__Your objective__:
Only the lines from the beginning of the listing below through the line with "C203: 1uF (plus" belong in the answer; please print them exactly and drop the pictures.

__Data listing__:
-=-=-=-=-
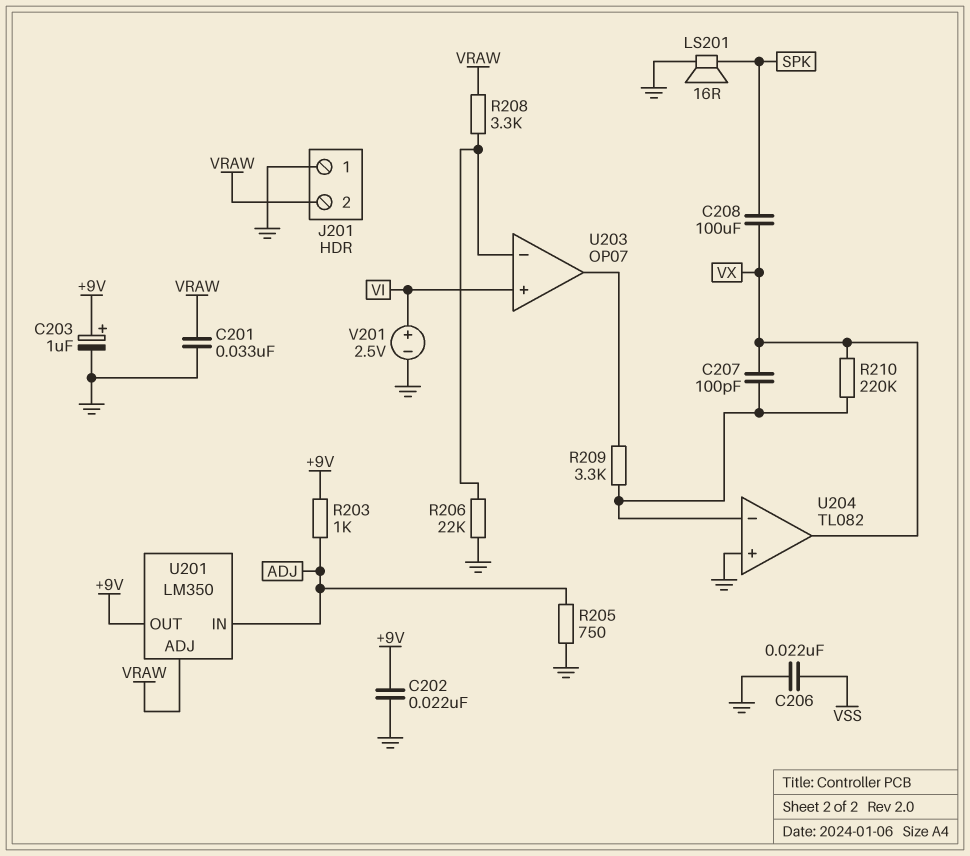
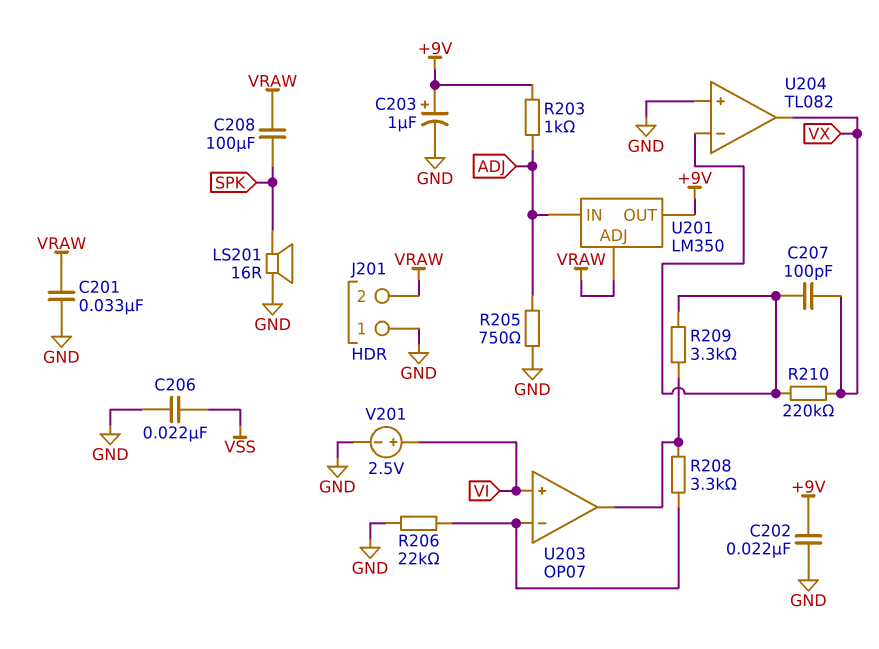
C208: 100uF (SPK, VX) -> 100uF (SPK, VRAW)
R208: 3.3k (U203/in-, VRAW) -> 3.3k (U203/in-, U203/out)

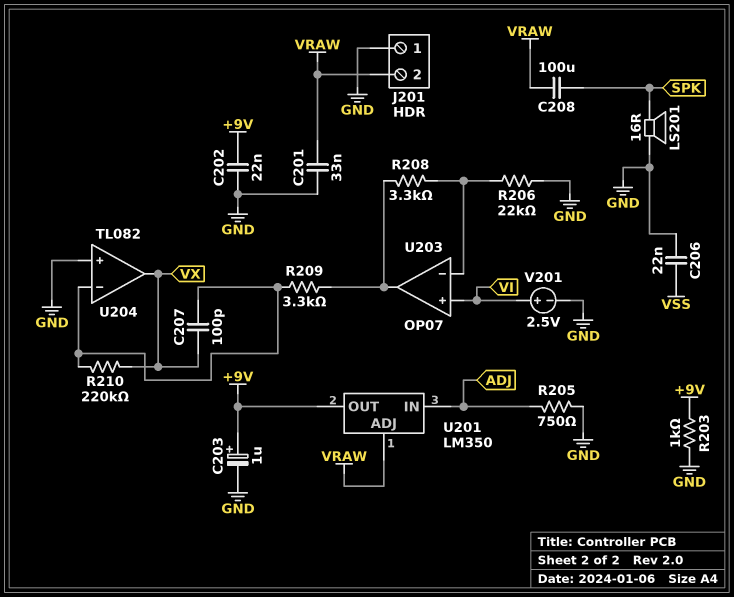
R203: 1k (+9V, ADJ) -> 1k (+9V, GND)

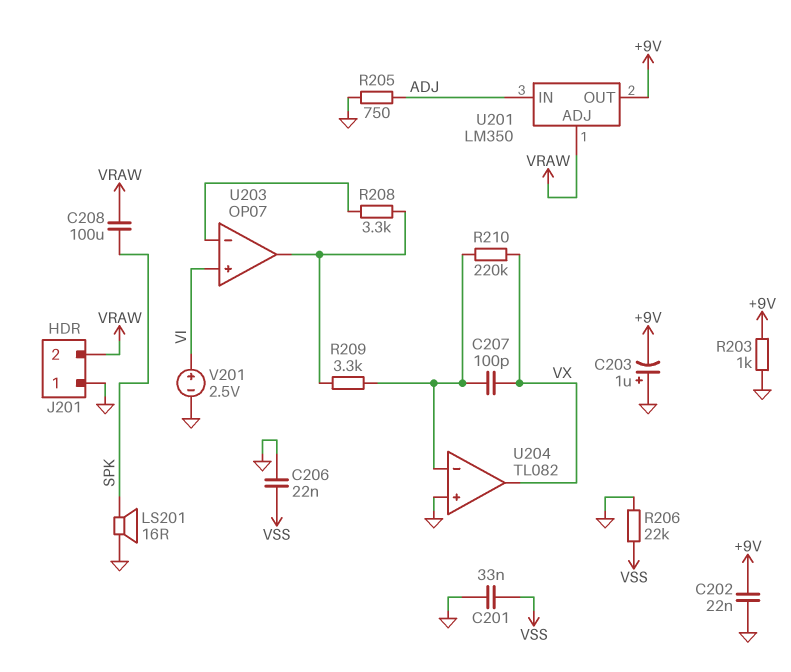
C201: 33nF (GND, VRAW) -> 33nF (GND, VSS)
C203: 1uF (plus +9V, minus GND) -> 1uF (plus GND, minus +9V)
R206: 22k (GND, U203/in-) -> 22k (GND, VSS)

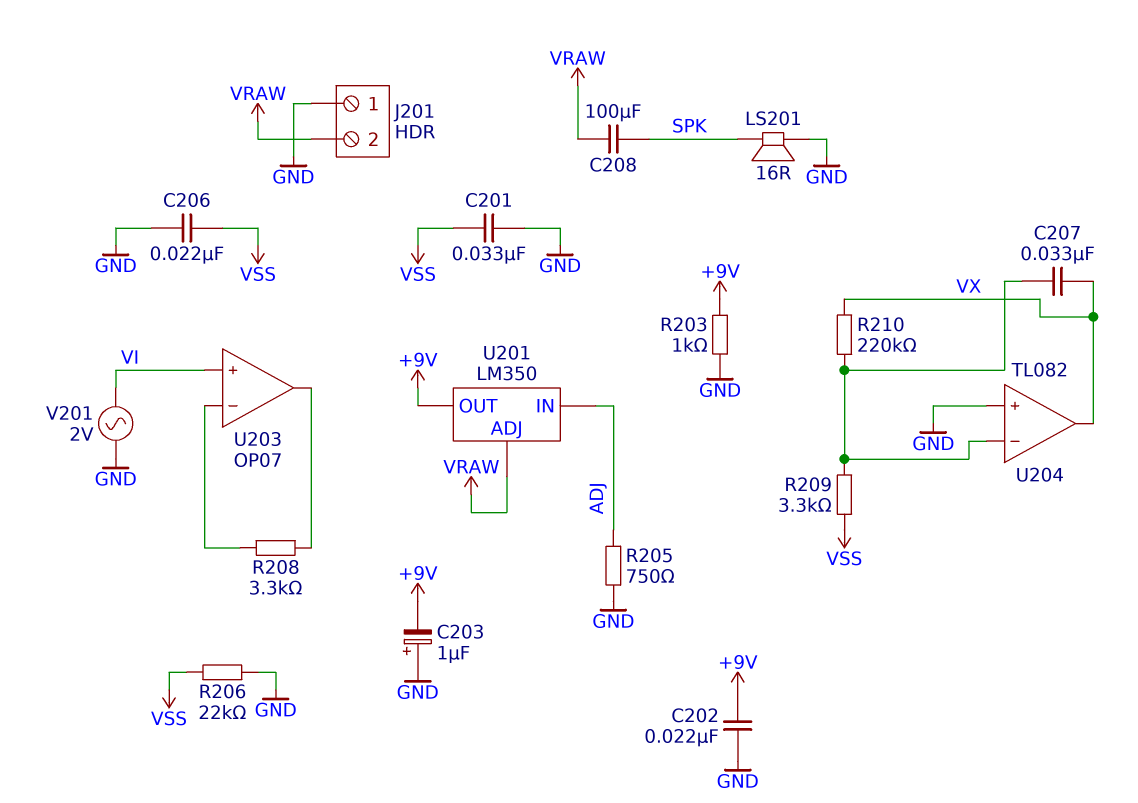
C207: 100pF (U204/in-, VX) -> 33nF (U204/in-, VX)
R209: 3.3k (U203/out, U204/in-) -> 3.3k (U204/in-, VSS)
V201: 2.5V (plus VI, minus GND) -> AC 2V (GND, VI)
-=-=-=-=-
__Task response__:
C208: 100uF (SPK, VX) -> 100uF (SPK, VRAW)
R208: 3.3k (U203/in-, VRAW) -> 3.3k (U203/in-, U203/out)

R203: 1k (+9V, ADJ) -> 1k (+9V, GND)

C201: 33nF (GND, VRAW) -> 33nF (GND, VSS)
C203: 1uF (plus +9V, minus GND) -> 1uF (plus GND, minus +9V)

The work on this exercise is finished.